-- PROBLEM --
Collect all lines containing the word "cyan" from the data.

-- Coordinate-based object records --

>>>>

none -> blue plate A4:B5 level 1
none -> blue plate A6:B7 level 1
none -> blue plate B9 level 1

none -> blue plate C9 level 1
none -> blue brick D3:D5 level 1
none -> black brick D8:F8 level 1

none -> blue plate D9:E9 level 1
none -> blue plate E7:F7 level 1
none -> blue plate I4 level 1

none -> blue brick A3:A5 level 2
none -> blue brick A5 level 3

<<<<
>>>>

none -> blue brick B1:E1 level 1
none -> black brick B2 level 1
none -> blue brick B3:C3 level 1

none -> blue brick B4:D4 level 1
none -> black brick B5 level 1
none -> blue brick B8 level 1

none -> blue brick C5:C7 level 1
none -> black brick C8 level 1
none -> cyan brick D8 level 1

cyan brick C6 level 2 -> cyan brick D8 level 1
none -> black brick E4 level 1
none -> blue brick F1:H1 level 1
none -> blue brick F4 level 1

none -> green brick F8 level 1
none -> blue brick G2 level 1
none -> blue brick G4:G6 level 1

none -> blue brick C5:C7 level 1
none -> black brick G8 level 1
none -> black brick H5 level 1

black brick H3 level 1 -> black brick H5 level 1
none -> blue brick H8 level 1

<<<<

-- FINISHED EXERCISE --
none -> cyan brick D8 level 1
cyan brick C6 level 2 -> cyan brick D8 level 1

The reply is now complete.